- Opening Delimiter -

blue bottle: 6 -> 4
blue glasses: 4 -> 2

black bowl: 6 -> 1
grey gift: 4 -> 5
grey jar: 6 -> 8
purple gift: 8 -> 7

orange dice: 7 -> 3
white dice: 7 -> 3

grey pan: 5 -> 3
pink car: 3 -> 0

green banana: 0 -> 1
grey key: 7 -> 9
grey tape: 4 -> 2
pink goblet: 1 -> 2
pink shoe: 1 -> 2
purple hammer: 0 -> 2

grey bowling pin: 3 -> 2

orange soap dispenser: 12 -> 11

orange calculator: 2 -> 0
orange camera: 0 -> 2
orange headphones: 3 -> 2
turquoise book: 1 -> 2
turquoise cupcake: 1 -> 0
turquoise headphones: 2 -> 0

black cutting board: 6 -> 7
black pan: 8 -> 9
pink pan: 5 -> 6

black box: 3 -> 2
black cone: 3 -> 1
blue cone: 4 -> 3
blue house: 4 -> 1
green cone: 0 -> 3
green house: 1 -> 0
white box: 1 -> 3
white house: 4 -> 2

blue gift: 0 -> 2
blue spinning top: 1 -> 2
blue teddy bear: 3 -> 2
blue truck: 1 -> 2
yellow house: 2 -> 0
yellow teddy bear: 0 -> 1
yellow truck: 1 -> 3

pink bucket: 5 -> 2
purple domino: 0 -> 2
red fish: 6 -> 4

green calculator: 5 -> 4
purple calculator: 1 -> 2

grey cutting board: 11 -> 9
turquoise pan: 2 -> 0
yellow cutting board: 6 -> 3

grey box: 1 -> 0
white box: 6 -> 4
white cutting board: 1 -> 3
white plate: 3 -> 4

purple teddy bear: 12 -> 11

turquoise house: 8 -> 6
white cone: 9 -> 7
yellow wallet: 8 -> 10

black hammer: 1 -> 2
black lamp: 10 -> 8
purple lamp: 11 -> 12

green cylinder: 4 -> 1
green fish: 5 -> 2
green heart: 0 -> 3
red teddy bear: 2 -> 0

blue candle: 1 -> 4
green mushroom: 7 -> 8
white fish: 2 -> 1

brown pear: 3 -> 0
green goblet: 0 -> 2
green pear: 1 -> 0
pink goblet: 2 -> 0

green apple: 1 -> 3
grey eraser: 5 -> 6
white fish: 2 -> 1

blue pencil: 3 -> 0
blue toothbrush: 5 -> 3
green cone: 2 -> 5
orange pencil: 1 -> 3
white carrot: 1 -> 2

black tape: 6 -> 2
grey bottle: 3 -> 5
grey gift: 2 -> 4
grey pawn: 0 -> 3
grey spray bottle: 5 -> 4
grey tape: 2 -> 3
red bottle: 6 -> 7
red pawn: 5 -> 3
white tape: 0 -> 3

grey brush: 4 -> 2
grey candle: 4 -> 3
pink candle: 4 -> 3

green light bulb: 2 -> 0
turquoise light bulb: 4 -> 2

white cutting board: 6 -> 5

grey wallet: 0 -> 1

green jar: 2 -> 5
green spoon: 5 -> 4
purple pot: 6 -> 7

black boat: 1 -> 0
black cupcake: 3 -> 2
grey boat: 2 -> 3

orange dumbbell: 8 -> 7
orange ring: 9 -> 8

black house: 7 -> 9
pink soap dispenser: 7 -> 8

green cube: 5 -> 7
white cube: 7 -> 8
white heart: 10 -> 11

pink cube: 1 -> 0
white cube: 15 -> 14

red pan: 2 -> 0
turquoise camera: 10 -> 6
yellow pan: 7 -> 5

- Closing Delimiter -

(What is needed)
Of the entries listed above, reproduce only the lines starting at the line containing "green calculator: 5 -> 4" and ending at the line containing "turquoise house: 8 -> 6". Include both, exactly as they stand.

(Task solution)
green calculator: 5 -> 4
purple calculator: 1 -> 2

grey cutting board: 11 -> 9
turquoise pan: 2 -> 0
yellow cutting board: 6 -> 3

grey box: 1 -> 0
white box: 6 -> 4
white cutting board: 1 -> 3
white plate: 3 -> 4

purple teddy bear: 12 -> 11

turquoise house: 8 -> 6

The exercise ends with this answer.